Your assignment →
If a line of the listing below contains the string "removed", count it, then give the total by itself.

Input data →
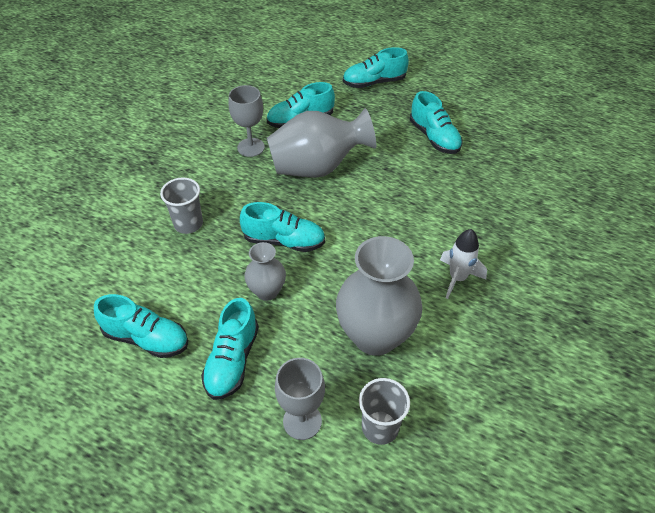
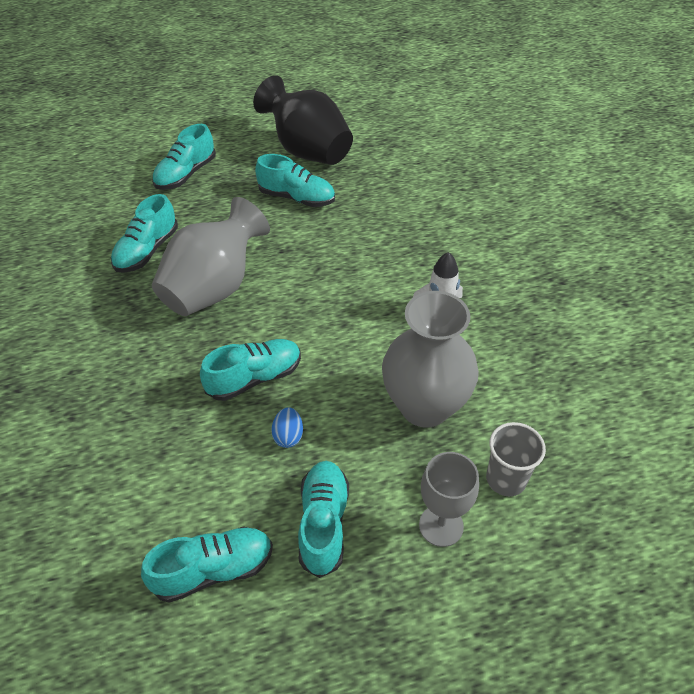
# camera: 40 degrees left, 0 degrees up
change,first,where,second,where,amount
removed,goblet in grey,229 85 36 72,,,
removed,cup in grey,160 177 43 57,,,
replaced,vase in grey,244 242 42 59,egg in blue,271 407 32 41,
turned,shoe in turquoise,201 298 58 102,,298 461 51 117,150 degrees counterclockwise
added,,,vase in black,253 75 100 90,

Exercise result →
2